Task to carry out: The records that follow are to be repeated exactly, with the pictures removed.

/---

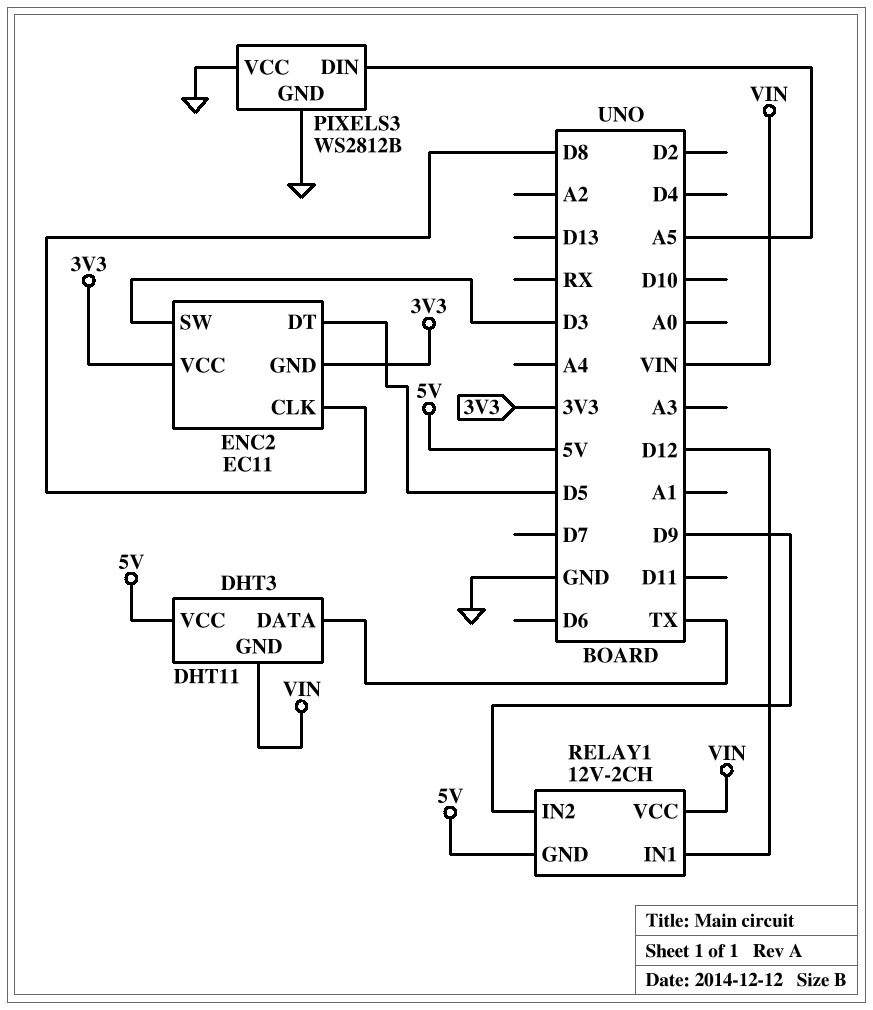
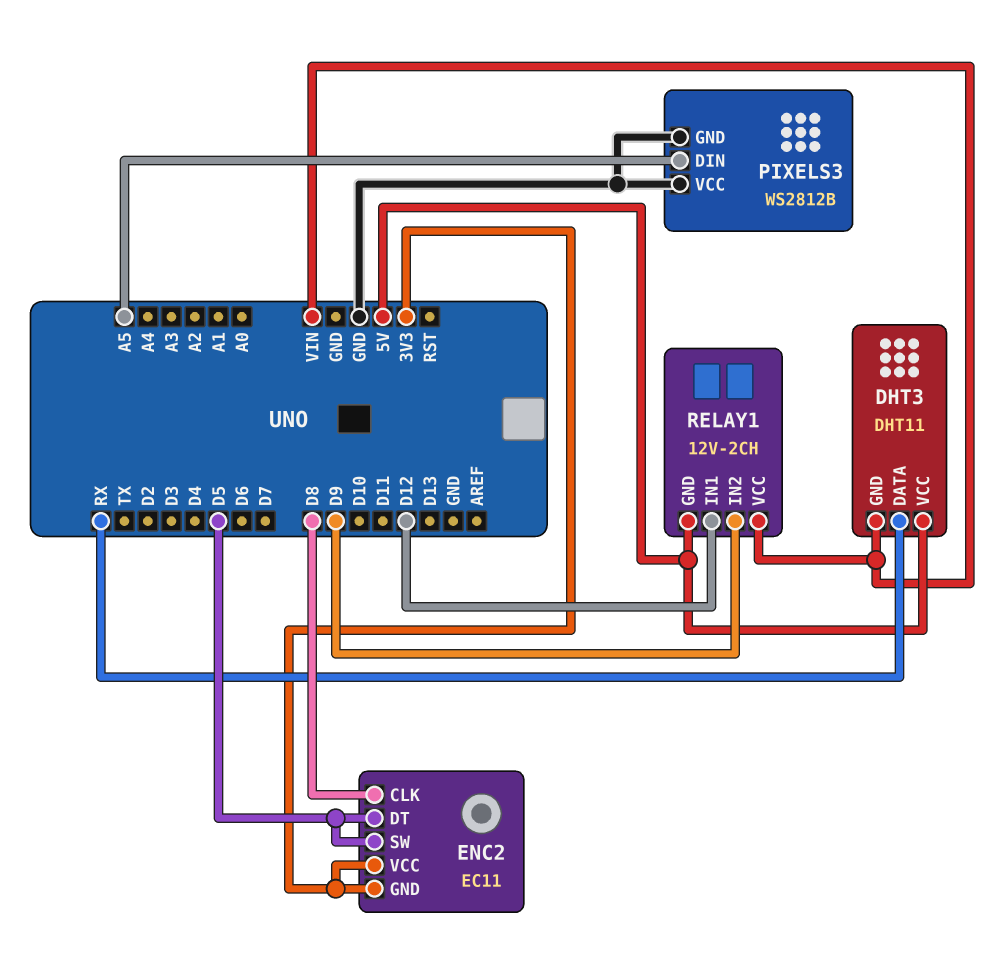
DHT3 pin DATA: TX -> RX
ENC2 pin SW: D3 -> D5

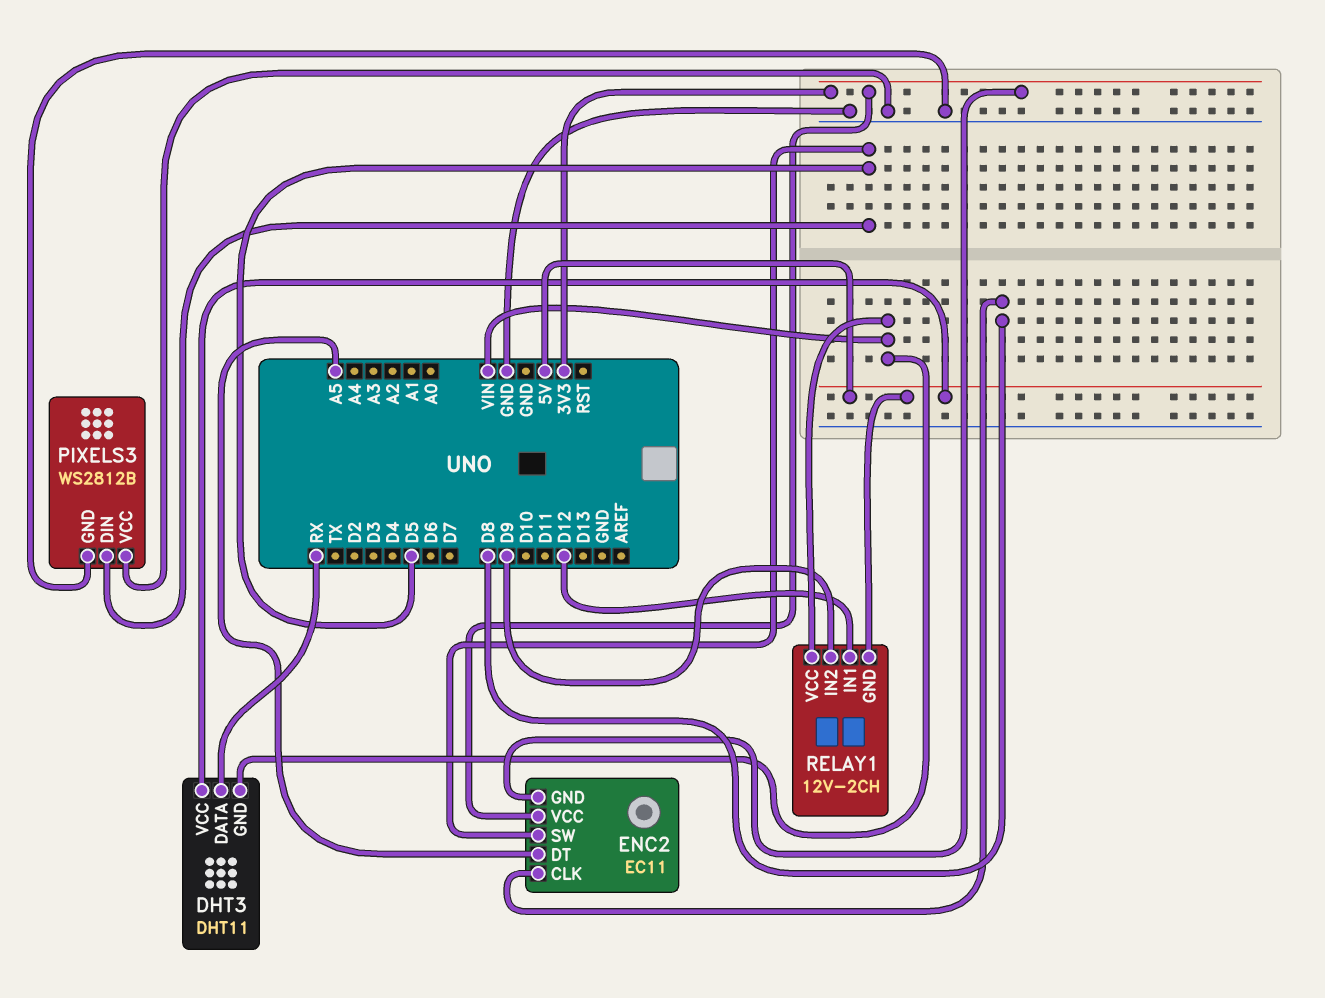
ENC2 pin DT: D5 -> A5
PIXELS3 pin DIN: A5 -> D5

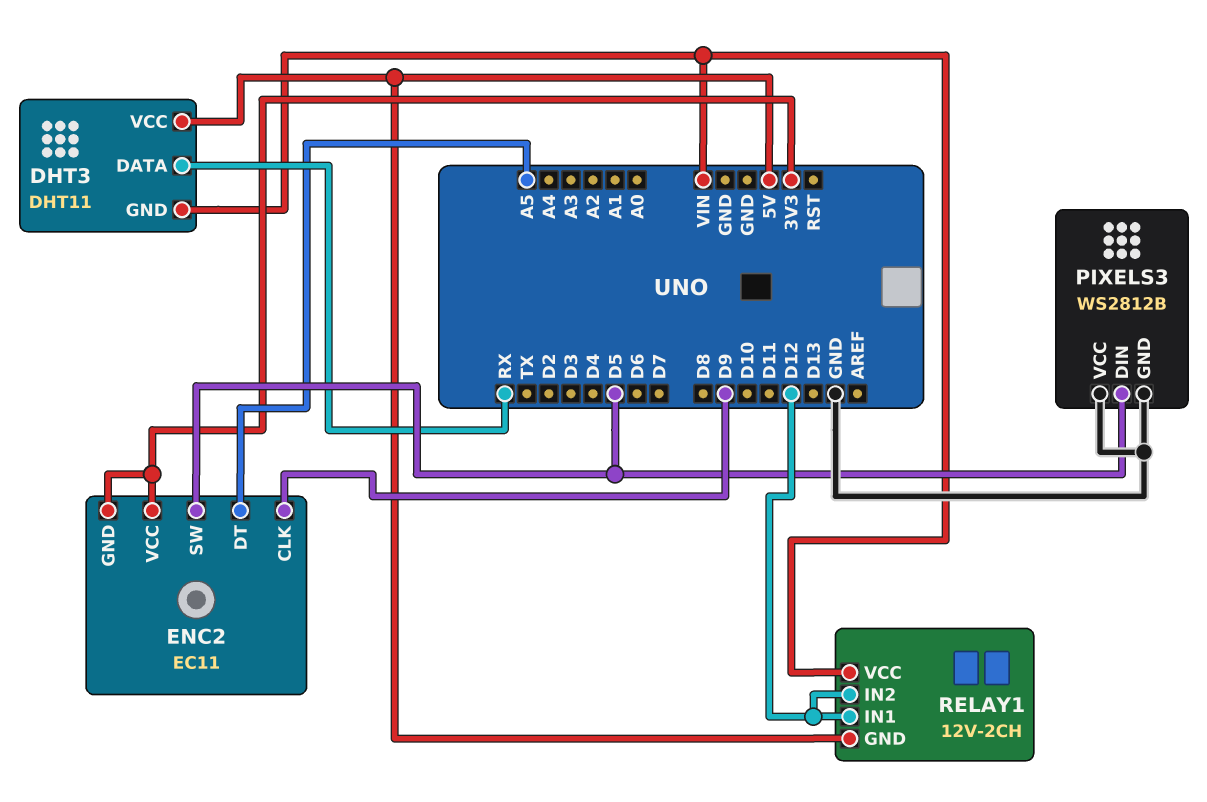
ENC2 pin CLK: D8 -> D9
RELAY1 pin IN2: D9 -> D12

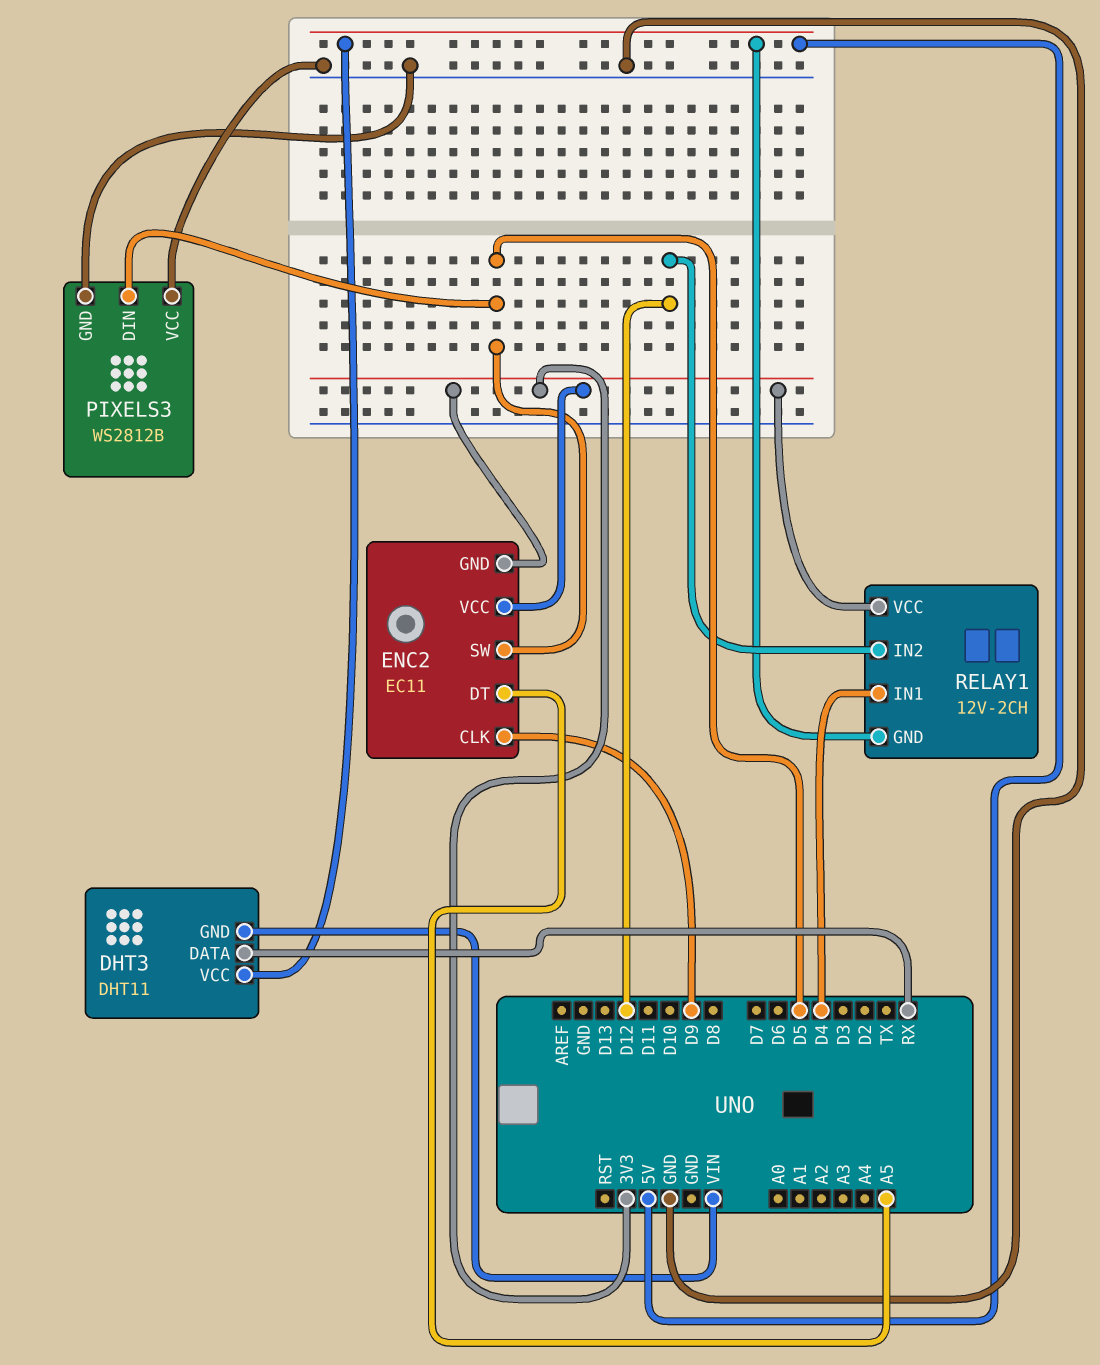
RELAY1 pin IN1: D12 -> D4
RELAY1 pin VCC: VIN -> 3V3

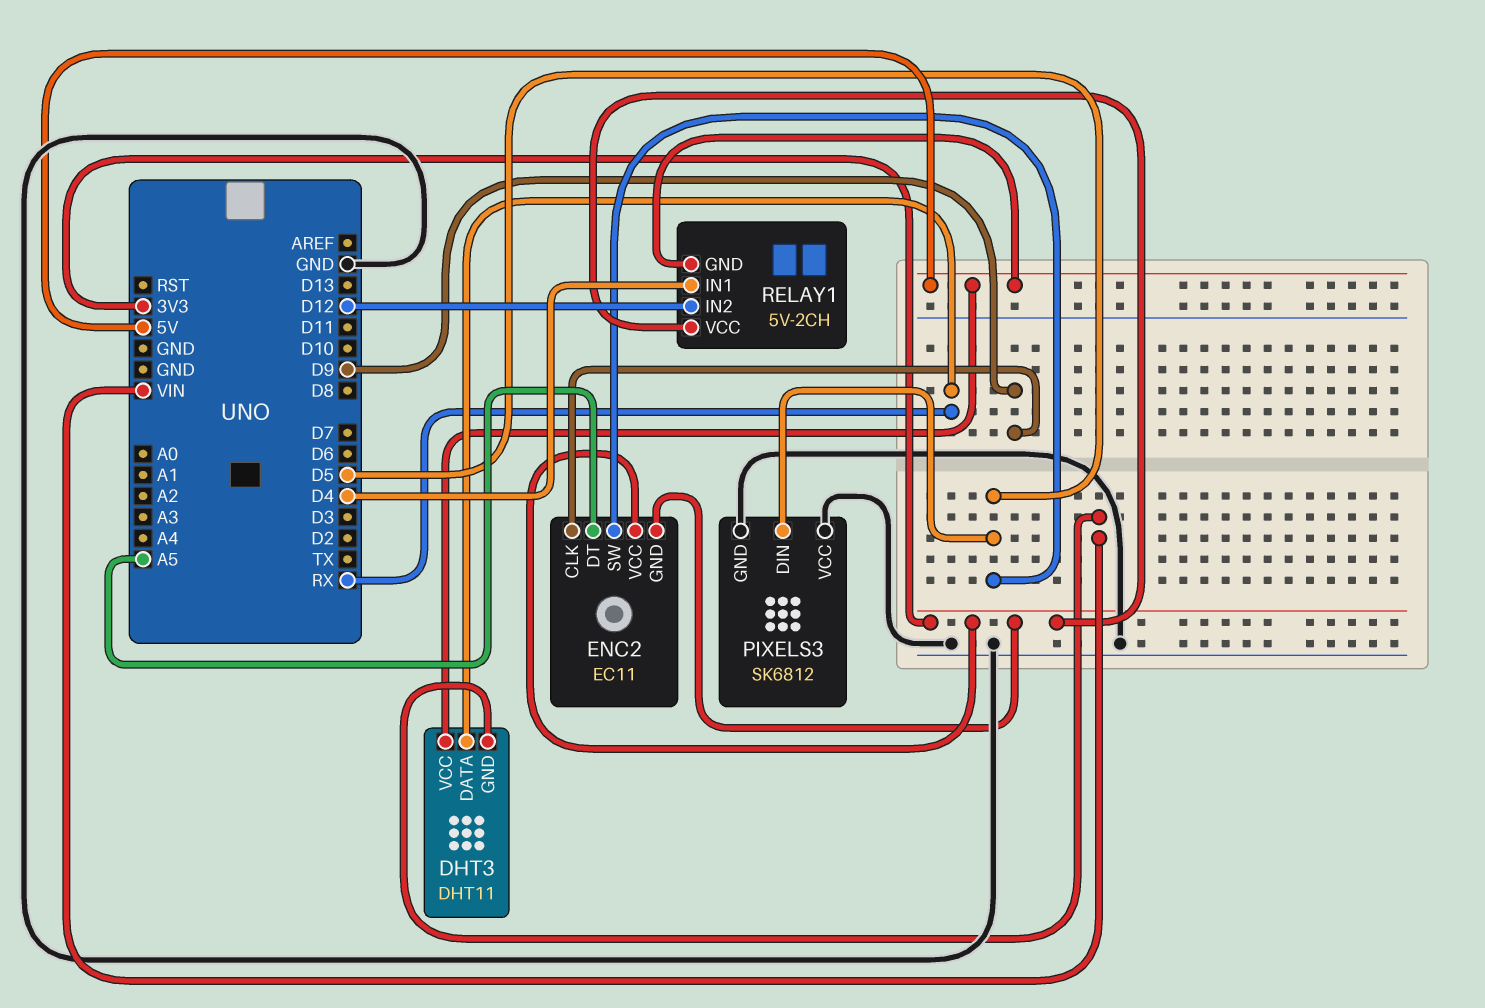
PIXELS3: WS2812B -> SK6812
RELAY1: 12V-2CH -> 5V-2CH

\---

Answer to this task:
DHT3 pin DATA: TX -> RX
ENC2 pin SW: D3 -> D5

ENC2 pin DT: D5 -> A5
PIXELS3 pin DIN: A5 -> D5

ENC2 pin CLK: D8 -> D9
RELAY1 pin IN2: D9 -> D12

RELAY1 pin IN1: D12 -> D4
RELAY1 pin VCC: VIN -> 3V3

PIXELS3: WS2812B -> SK6812
RELAY1: 12V-2CH -> 5V-2CH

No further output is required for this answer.